* **Items listed in a dataset**:

◇ ◇ ◇

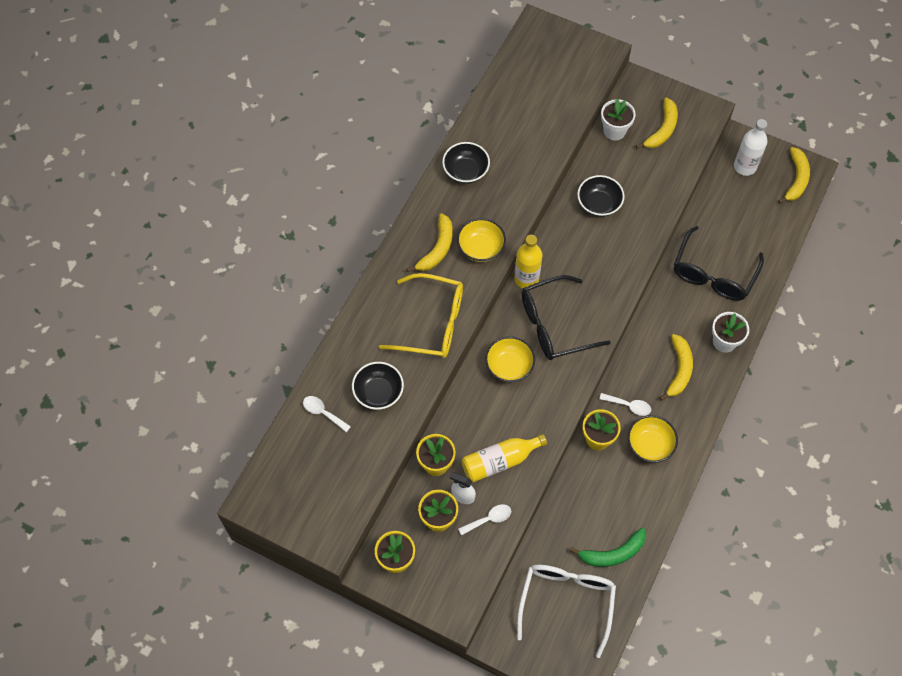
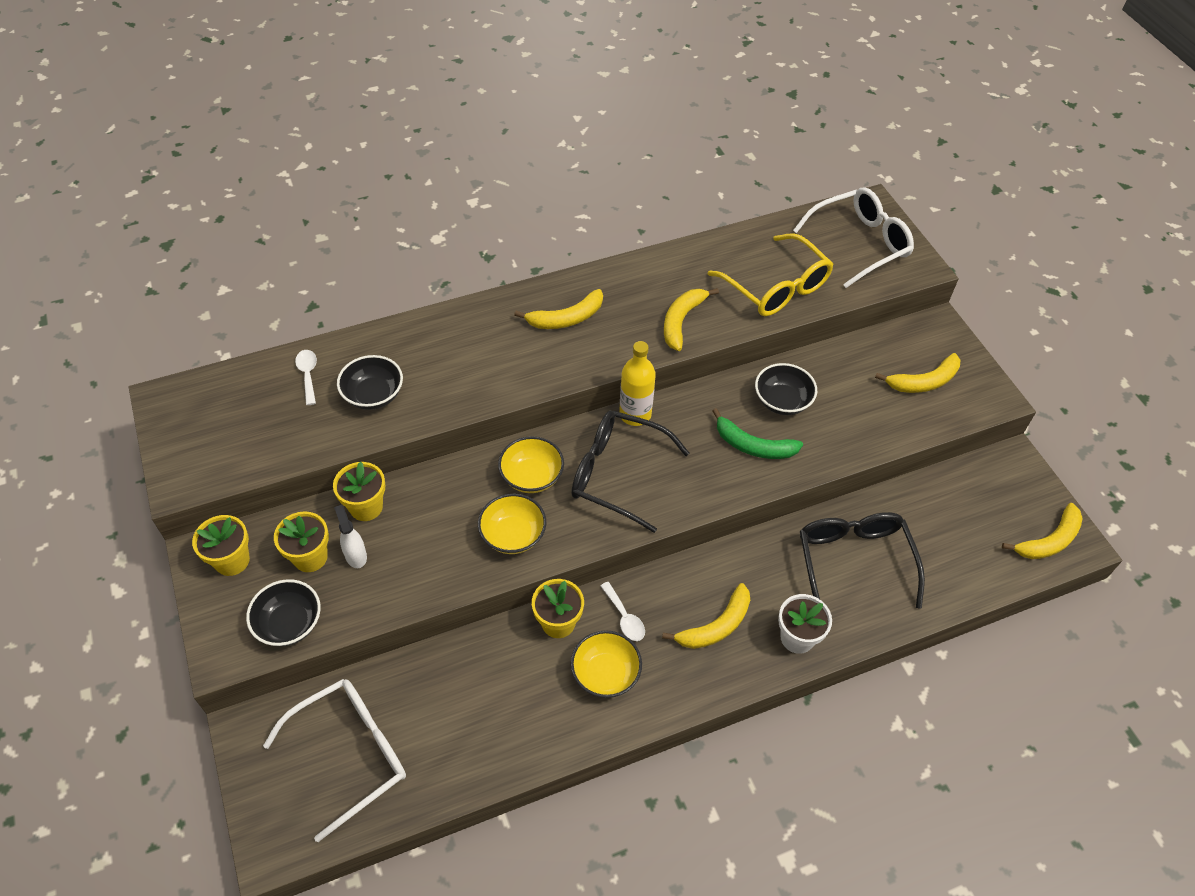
camera: 40 degrees right, 10 degrees down
(432, 323) = (489, 374): yellow glasses -> yellow glasses (776, 287)
(466, 171) = (666, 275): black bowl -> black bowl (289, 623)
(481, 248) = (608, 346): yellow bowl -> yellow bowl (513, 535)
(489, 519) = (354, 597): white spoon -> none
(499, 461) = (425, 553): yellow bottle -> none
(506, 197) = (681, 321): none -> yellow banana
(555, 61) = (859, 244): none -> white glasses
(613, 553) = (449, 748): green banana -> green banana (753, 445)
(614, 131) = (868, 350): white flower pot -> none
(713, 273) = (854, 562): black glasses -> black glasses turned 105 degrees clockwise
(745, 166) = (996, 487): white bottle -> none

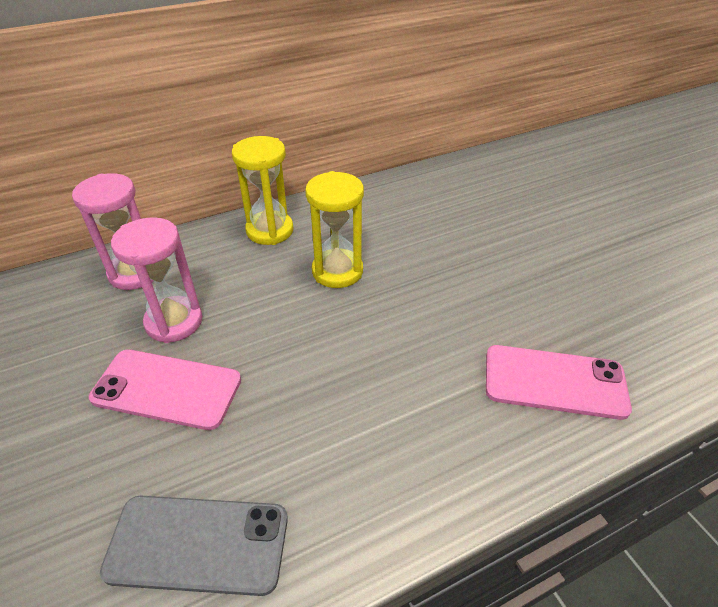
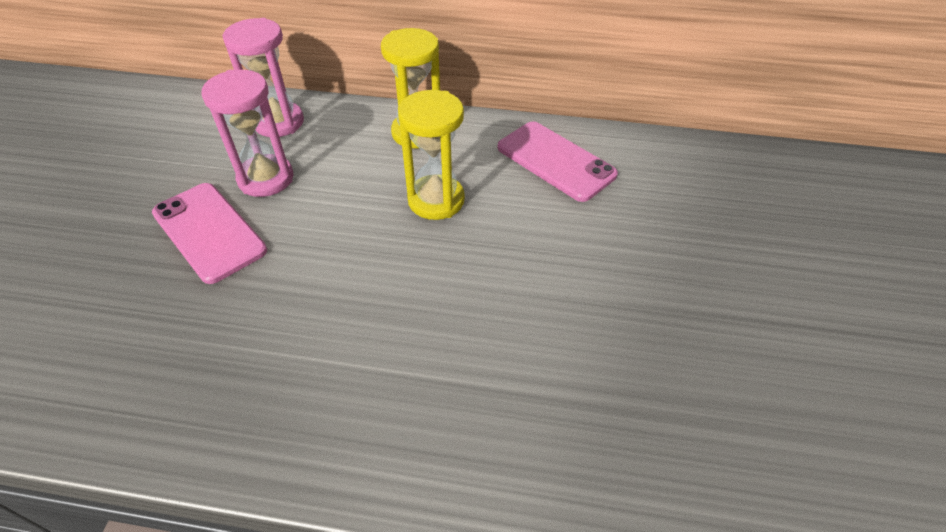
camera: 35 degrees right, 5 degrees up
(198, 544) = (115, 365): grey phone -> none
(554, 382) = (528, 427): pink phone -> pink phone (555, 161)

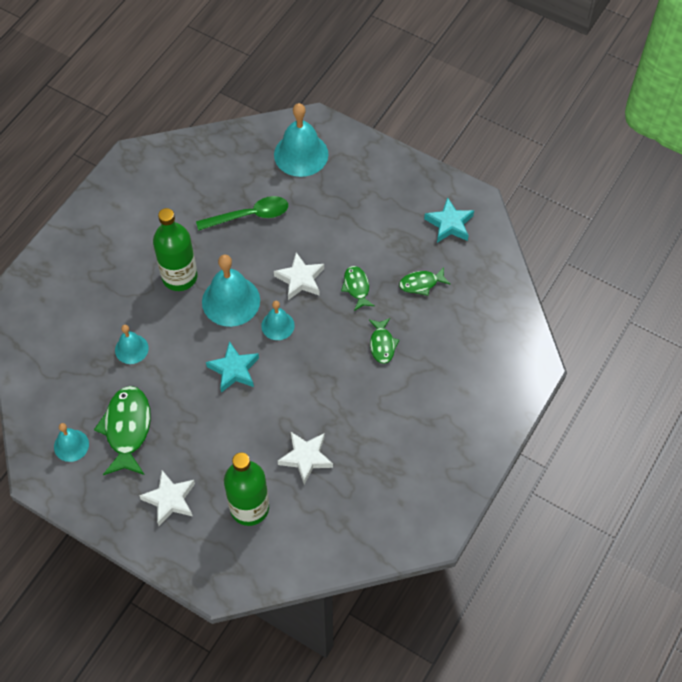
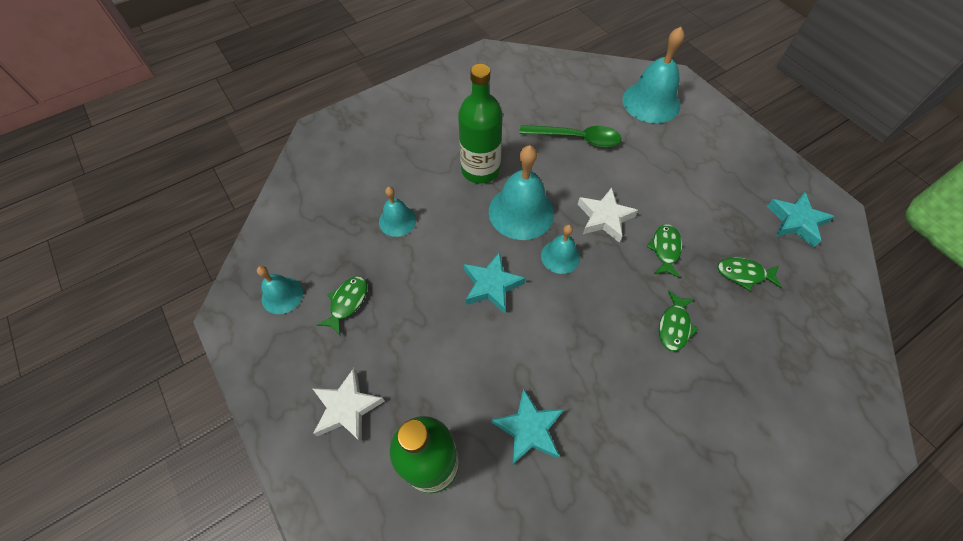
camera: 25 degrees right, 0 degrees up
(127, 429) = (347, 303): green fish -> green fish, size x0.56
(306, 458) = (529, 429): white star -> turquoise star

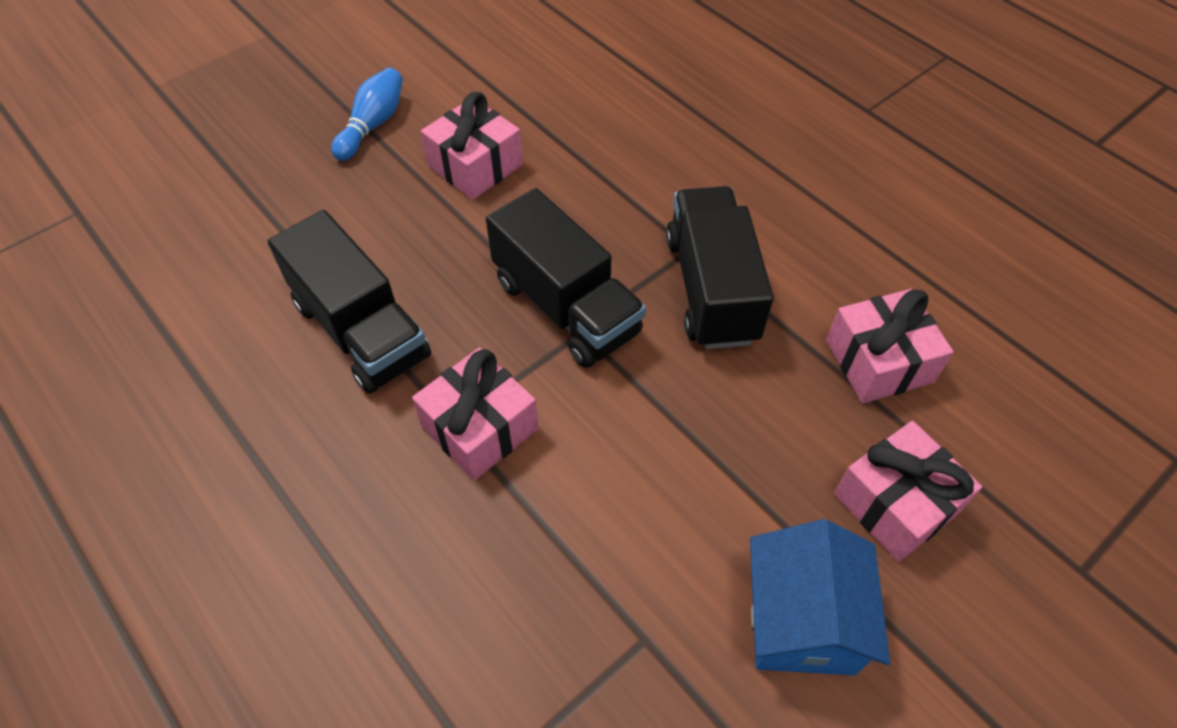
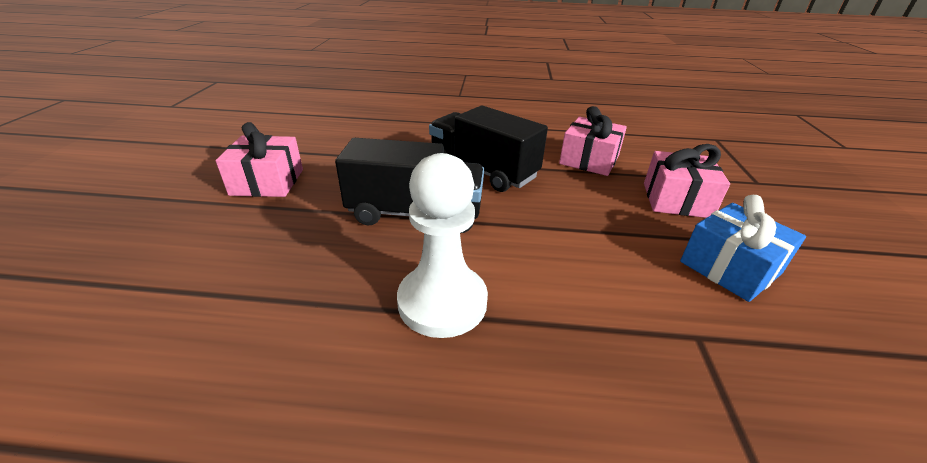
camera: 45 degrees left, 20 degrees down
(361, 330) = (270, 305): black truck -> none
(373, 125) = (153, 194): blue bowling pin -> none
(480, 427) = (442, 302): pink gift -> white pawn
(801, 621) = (730, 267): blue house -> blue gift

◇ ◇ ◇

* **Directions**: Output every line above exactly as it stands, and drop any picture.

* **Exercise result**:
camera: 40 degrees right, 10 degrees down
(432, 323) = (489, 374): yellow glasses -> yellow glasses (776, 287)
(466, 171) = (666, 275): black bowl -> black bowl (289, 623)
(481, 248) = (608, 346): yellow bowl -> yellow bowl (513, 535)
(489, 519) = (354, 597): white spoon -> none
(499, 461) = (425, 553): yellow bottle -> none
(506, 197) = (681, 321): none -> yellow banana
(555, 61) = (859, 244): none -> white glasses
(613, 553) = (449, 748): green banana -> green banana (753, 445)
(614, 131) = (868, 350): white flower pot -> none
(713, 273) = (854, 562): black glasses -> black glasses turned 105 degrees clockwise
(745, 166) = (996, 487): white bottle -> none

camera: 35 degrees right, 5 degrees up
(198, 544) = (115, 365): grey phone -> none
(554, 382) = (528, 427): pink phone -> pink phone (555, 161)

camera: 25 degrees right, 0 degrees up
(127, 429) = (347, 303): green fish -> green fish, size x0.56
(306, 458) = (529, 429): white star -> turquoise star

camera: 45 degrees left, 20 degrees down
(361, 330) = (270, 305): black truck -> none
(373, 125) = (153, 194): blue bowling pin -> none
(480, 427) = (442, 302): pink gift -> white pawn
(801, 621) = (730, 267): blue house -> blue gift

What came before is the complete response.